* **Rows**:
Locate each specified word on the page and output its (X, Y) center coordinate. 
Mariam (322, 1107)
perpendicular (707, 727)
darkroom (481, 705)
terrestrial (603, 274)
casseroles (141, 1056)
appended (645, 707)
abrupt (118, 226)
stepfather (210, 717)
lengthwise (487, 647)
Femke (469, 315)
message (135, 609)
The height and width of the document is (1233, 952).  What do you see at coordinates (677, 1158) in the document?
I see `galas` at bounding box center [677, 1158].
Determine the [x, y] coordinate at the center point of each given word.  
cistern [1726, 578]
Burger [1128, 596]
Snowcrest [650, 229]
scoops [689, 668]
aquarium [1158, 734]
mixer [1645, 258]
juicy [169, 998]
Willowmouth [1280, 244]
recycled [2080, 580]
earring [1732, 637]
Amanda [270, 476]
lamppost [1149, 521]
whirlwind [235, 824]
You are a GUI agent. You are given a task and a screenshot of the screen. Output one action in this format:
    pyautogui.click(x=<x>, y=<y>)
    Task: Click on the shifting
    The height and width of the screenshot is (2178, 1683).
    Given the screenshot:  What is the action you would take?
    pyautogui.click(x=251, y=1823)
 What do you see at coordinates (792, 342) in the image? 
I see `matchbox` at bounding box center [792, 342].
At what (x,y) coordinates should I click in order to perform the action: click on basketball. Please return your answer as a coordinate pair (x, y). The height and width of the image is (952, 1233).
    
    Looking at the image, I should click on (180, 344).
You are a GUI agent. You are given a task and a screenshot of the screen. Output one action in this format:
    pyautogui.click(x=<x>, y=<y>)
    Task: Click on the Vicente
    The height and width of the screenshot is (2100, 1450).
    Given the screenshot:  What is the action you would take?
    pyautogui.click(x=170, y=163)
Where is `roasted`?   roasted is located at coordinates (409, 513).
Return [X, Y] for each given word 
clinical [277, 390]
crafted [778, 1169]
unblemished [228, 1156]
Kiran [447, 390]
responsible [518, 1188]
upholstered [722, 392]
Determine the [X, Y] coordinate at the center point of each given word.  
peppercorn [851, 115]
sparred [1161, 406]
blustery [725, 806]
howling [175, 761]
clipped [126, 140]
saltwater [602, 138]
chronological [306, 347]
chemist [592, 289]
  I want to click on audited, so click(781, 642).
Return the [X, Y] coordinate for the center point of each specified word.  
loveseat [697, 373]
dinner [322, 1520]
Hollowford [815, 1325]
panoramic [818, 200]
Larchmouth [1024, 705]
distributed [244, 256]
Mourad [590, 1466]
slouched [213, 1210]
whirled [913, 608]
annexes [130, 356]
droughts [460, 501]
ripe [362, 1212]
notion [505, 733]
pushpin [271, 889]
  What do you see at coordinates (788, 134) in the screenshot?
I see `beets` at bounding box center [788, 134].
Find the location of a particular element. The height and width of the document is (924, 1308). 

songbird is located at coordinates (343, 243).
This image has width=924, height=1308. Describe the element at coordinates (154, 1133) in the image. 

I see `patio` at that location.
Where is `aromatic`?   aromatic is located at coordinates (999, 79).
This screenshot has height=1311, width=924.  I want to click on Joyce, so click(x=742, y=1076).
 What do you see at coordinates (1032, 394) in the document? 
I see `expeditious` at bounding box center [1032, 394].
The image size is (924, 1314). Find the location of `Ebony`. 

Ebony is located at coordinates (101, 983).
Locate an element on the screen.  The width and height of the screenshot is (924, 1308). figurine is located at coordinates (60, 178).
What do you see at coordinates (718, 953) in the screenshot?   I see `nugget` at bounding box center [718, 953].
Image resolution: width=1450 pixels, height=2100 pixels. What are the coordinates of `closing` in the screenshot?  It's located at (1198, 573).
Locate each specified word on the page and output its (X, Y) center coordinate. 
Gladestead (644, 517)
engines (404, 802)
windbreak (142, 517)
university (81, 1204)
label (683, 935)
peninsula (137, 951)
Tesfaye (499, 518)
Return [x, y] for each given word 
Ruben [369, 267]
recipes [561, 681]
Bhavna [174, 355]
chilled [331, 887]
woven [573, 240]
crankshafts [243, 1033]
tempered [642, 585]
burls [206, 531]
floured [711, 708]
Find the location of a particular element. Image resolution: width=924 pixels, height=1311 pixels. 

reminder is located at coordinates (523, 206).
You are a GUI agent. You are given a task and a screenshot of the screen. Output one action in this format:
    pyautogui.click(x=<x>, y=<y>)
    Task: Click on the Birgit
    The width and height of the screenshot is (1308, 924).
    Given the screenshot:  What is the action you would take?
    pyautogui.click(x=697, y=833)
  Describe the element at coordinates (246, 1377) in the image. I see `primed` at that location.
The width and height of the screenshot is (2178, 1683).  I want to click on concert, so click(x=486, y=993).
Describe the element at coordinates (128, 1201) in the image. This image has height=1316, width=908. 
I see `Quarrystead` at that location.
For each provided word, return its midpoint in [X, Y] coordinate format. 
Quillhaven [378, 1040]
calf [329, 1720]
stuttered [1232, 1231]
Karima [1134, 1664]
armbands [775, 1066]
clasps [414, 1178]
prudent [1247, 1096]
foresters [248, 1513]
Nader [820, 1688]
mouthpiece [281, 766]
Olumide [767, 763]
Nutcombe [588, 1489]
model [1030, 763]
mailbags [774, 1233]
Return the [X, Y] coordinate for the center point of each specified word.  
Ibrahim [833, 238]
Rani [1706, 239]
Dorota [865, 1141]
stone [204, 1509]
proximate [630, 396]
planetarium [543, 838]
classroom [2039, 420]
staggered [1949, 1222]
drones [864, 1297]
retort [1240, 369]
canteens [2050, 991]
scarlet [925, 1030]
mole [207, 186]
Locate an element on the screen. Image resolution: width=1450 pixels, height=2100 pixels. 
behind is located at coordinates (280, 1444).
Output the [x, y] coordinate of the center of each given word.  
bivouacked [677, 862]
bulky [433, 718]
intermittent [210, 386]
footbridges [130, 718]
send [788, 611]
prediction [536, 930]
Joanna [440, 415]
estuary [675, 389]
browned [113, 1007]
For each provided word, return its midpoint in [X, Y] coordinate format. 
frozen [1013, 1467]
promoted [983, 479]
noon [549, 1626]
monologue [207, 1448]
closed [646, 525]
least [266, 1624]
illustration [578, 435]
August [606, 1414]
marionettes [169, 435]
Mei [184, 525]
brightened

* **Exercise aim**:
Turn all of the material above into a JSON list of strings, with one string for each line and blank lines left out.

* **Result of this task**:
[
  "Locate each specified word on the page and output its (X, Y) center coordinate. ",
  "Mariam (322, 1107)",
  "perpendicular (707, 727)",
  "darkroom (481, 705)",
  "terrestrial (603, 274)",
  "casseroles (141, 1056)",
  "appended (645, 707)",
  "abrupt (118, 226)",
  "stepfather (210, 717)",
  "lengthwise (487, 647)",
  "Femke (469, 315)",
  "message (135, 609)",
  "The height and width of the document is (1233, 952).  What do you see at coordinates (677, 1158) in the document?",
  "I see `galas` at bounding box center [677, 1158].",
  "Determine the [x, y] coordinate at the center point of each given word.  ",
  "cistern [1726, 578]",
  "Burger [1128, 596]",
  "Snowcrest [650, 229]",
  "scoops [689, 668]",
  "aquarium [1158, 734]",
  "mixer [1645, 258]",
  "juicy [169, 998]",
  "Willowmouth [1280, 244]",
  "recycled [2080, 580]",
  "earring [1732, 637]",
  "Amanda [270, 476]",
  "lamppost [1149, 521]",
  "whirlwind [235, 824]",
  "You are a GUI agent. You are given a task and a screenshot of the screen. Output one action in this format:",
  "    pyautogui.click(x=<x>, y=<y>)",
  "    Task: Click on the shifting",
  "    The height and width of the screenshot is (2178, 1683).",
  "    Given the screenshot:  What is the action you would take?",
  "    pyautogui.click(x=251, y=1823)",
  " What do you see at coordinates (792, 342) in the image? ",
  "I see `matchbox` at bounding box center [792, 342].",
  "At what (x,y) coordinates should I click in order to perform the action: click on basketball. Please return your answer as a coordinate pair (x, y). The height and width of the image is (952, 1233).",
  "    Looking at the image, I should click on (180, 344).",
  "You are a GUI agent. You are given a task and a screenshot of the screen. Output one action in this format:",
  "    pyautogui.click(x=<x>, y=<y>)",
  "    Task: Click on the Vicente",
  "    The height and width of the screenshot is (2100, 1450).",
  "    Given the screenshot:  What is the action you would take?",
  "    pyautogui.click(x=170, y=163)",
  "Where is `roasted`?   roasted is located at coordinates (409, 513).",
  "Return [X, Y] for each given word ",
  "clinical [277, 390]",
  "crafted [778, 1169]",
  "unblemished [228, 1156]",
  "Kiran [447, 390]",
  "responsible [518, 1188]",
  "upholstered [722, 392]",
  "Determine the [X, Y] coordinate at the center point of each given word.  ",
  "peppercorn [851, 115]",
  "sparred [1161, 406]",
  "blustery [725, 806]",
  "howling [175, 761]",
  "clipped [126, 140]",
  "saltwater [602, 138]",
  "chronological [306, 347]",
  "chemist [592, 289]",
  "  I want to click on audited, so click(781, 642).",
  "Return the [X, Y] coordinate for the center point of each specified word.  ",
  "loveseat [697, 373]",
  "dinner [322, 1520]",
  "Hollowford [815, 1325]",
  "panoramic [818, 200]",
  "Larchmouth [1024, 705]",
  "distributed [244, 256]",
  "Mourad [590, 1466]",
  "slouched [213, 1210]",
  "whirled [913, 608]",
  "annexes [130, 356]",
  "droughts [460, 501]",
  "ripe [362, 1212]",
  "notion [505, 733]",
  "pushpin [271, 889]",
  "  What do you see at coordinates (788, 134) in the screenshot?",
  "I see `beets` at bounding box center [788, 134].",
  "Find the location of a particular element. The height and width of the document is (924, 1308). ",
  "songbird is located at coordinates (343, 243).",
  "This image has width=924, height=1308. Describe the element at coordinates (154, 1133) in the image. ",
  "I see `patio` at that location.",
  "Where is `aromatic`?   aromatic is located at coordinates (999, 79).",
  "This screenshot has height=1311, width=924.  I want to click on Joyce, so click(x=742, y=1076).",
  " What do you see at coordinates (1032, 394) in the document? ",
  "I see `expeditious` at bounding box center [1032, 394].",
  "The image size is (924, 1314). Find the location of `Ebony`. ",
  "Ebony is located at coordinates (101, 983).",
  "Locate an element on the screen.  The width and height of the screenshot is (924, 1308). figurine is located at coordinates (60, 178).",
  "What do you see at coordinates (718, 953) in the screenshot?   I see `nugget` at bounding box center [718, 953].",
  "Image resolution: width=1450 pixels, height=2100 pixels. What are the coordinates of `closing` in the screenshot?  It's located at (1198, 573).",
  "Locate each specified word on the page and output its (X, Y) center coordinate. ",
  "Gladestead (644, 517)",
  "engines (404, 802)",
  "windbreak (142, 517)",
  "university (81, 1204)",
  "label (683, 935)",
  "peninsula (137, 951)",
  "Tesfaye (499, 518)",
  "Return [x, y] for each given word ",
  "Ruben [369, 267]",
  "recipes [561, 681]",
  "Bhavna [174, 355]",
  "chilled [331, 887]",
  "woven [573, 240]",
  "crankshafts [243, 1033]",
  "tempered [642, 585]",
  "burls [206, 531]",
  "floured [711, 708]",
  "Find the location of a particular element. Image resolution: width=924 pixels, height=1311 pixels. ",
  "reminder is located at coordinates (523, 206).",
  "You are a GUI agent. You are given a task and a screenshot of the screen. Output one action in this format:",
  "    pyautogui.click(x=<x>, y=<y>)",
  "    Task: Click on the Birgit",
  "    The width and height of the screenshot is (1308, 924).",
  "    Given the screenshot:  What is the action you would take?",
  "    pyautogui.click(x=697, y=833)",
  "  Describe the element at coordinates (246, 1377) in the image. I see `primed` at that location.",
  "The width and height of the screenshot is (2178, 1683).  I want to click on concert, so click(x=486, y=993).",
  "Describe the element at coordinates (128, 1201) in the image. This image has height=1316, width=908. ",
  "I see `Quarrystead` at that location.",
  "For each provided word, return its midpoint in [X, Y] coordinate format. ",
  "Quillhaven [378, 1040]",
  "calf [329, 1720]",
  "stuttered [1232, 1231]",
  "Karima [1134, 1664]",
  "armbands [775, 1066]",
  "clasps [414, 1178]",
  "prudent [1247, 1096]",
  "foresters [248, 1513]",
  "Nader [820, 1688]",
  "mouthpiece [281, 766]",
  "Olumide [767, 763]",
  "Nutcombe [588, 1489]",
  "model [1030, 763]",
  "mailbags [774, 1233]",
  "Return the [X, Y] coordinate for the center point of each specified word.  ",
  "Ibrahim [833, 238]",
  "Rani [1706, 239]",
  "Dorota [865, 1141]",
  "stone [204, 1509]",
  "proximate [630, 396]",
  "planetarium [543, 838]",
  "classroom [2039, 420]",
  "staggered [1949, 1222]",
  "drones [864, 1297]",
  "retort [1240, 369]",
  "canteens [2050, 991]",
  "scarlet [925, 1030]",
  "mole [207, 186]",
  "Locate an element on the screen. Image resolution: width=1450 pixels, height=2100 pixels. ",
  "behind is located at coordinates (280, 1444).",
  "Output the [x, y] coordinate of the center of each given word.  ",
  "bivouacked [677, 862]",
  "bulky [433, 718]",
  "intermittent [210, 386]",
  "footbridges [130, 718]",
  "send [788, 611]",
  "prediction [536, 930]",
  "Joanna [440, 415]",
  "estuary [675, 389]",
  "browned [113, 1007]",
  "For each provided word, return its midpoint in [X, Y] coordinate format. ",
  "frozen [1013, 1467]",
  "promoted [983, 479]",
  "noon [549, 1626]",
  "monologue [207, 1448]",
  "closed [646, 525]",
  "least [266, 1624]",
  "illustration [578, 435]",
  "August [606, 1414]",
  "marionettes [169, 435]",
  "Mei [184, 525]",
  "brightened"
]